(Data extracted from a collection)

>>>

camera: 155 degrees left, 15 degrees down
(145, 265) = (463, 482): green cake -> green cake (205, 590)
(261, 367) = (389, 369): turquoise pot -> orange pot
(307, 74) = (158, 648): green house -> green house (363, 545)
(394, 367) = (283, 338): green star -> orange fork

<<<
>>>

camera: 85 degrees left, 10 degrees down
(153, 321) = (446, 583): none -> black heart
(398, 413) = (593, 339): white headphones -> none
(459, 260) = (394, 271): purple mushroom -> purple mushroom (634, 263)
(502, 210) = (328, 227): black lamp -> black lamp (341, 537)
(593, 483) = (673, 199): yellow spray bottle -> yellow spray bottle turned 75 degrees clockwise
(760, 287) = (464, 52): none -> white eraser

<<<
>>>

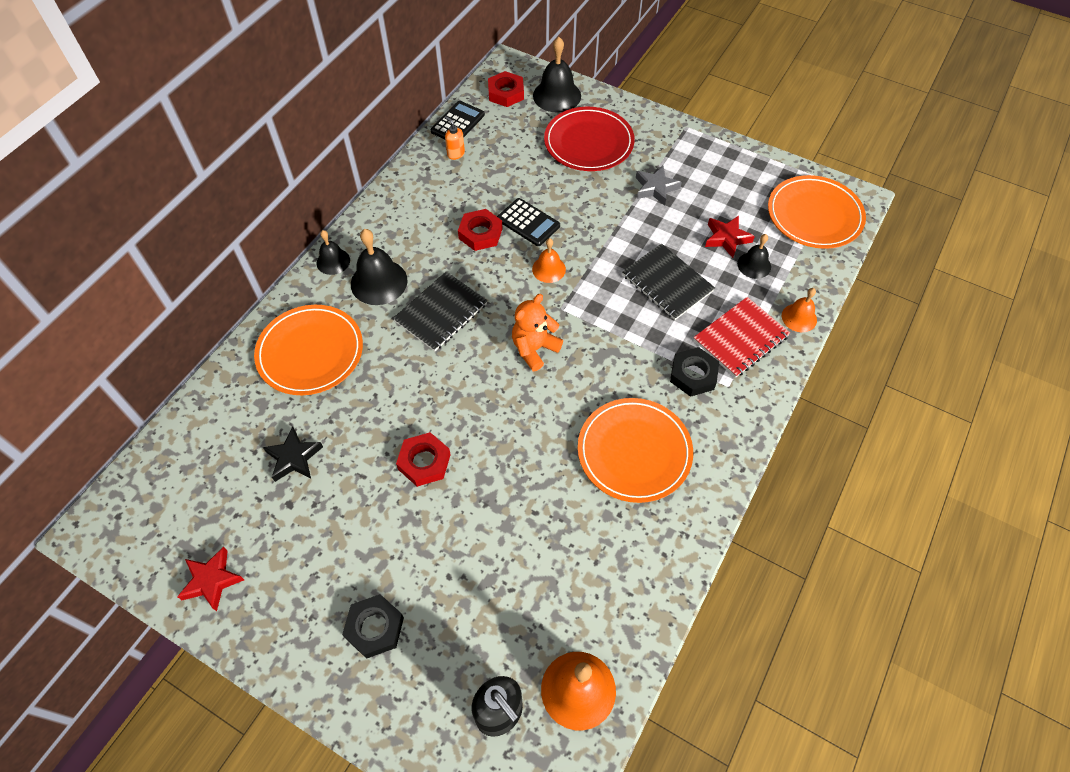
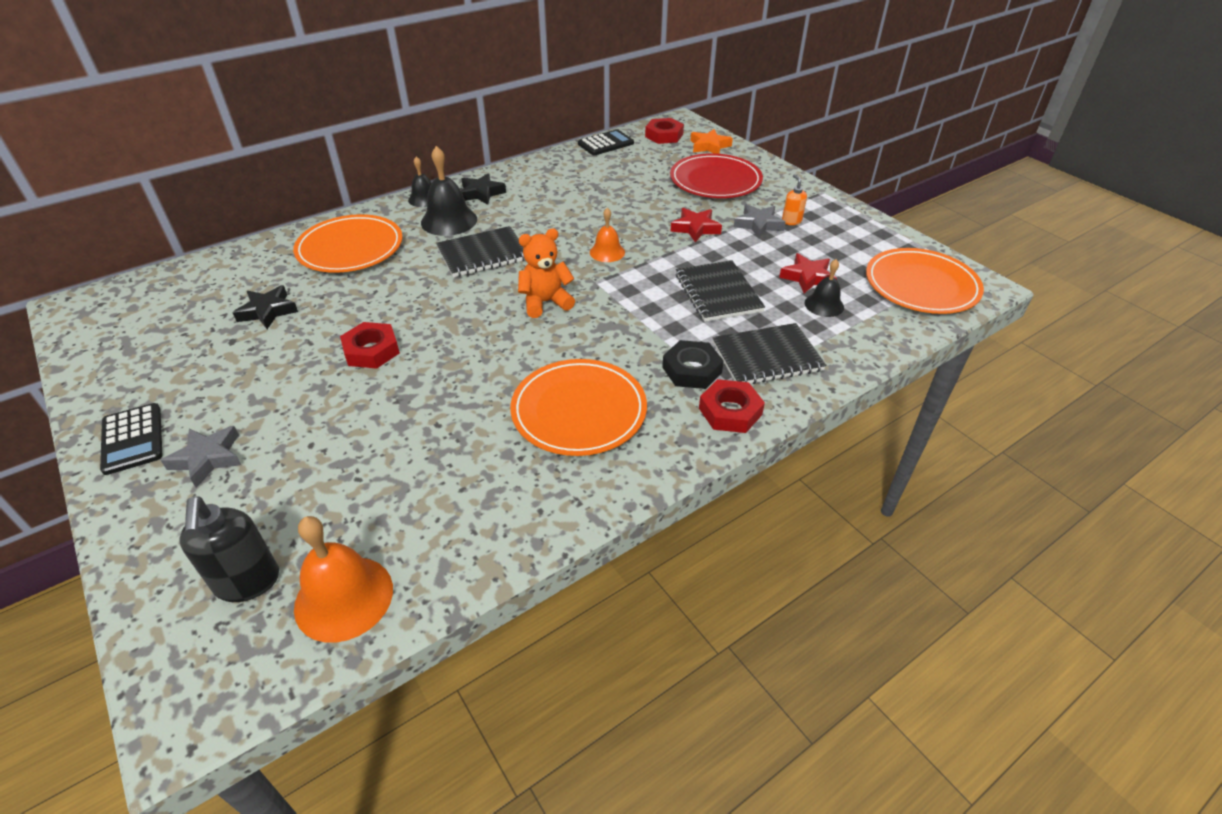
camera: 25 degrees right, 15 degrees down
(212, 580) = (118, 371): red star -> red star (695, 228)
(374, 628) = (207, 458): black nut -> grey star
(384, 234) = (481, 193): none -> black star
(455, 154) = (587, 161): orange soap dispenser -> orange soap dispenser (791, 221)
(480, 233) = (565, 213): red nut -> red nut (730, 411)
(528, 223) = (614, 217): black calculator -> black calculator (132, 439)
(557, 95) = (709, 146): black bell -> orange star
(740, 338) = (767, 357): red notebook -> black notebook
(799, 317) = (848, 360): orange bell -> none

<<<

▶ [Exercise prompt]
Check each line of the entries for the string "orange". Copy the lines that have it.

▶ [Final answer]
(261, 367) = (389, 369): turquoise pot -> orange pot
(394, 367) = (283, 338): green star -> orange fork
(455, 154) = (587, 161): orange soap dispenser -> orange soap dispenser (791, 221)
(557, 95) = (709, 146): black bell -> orange star
(799, 317) = (848, 360): orange bell -> none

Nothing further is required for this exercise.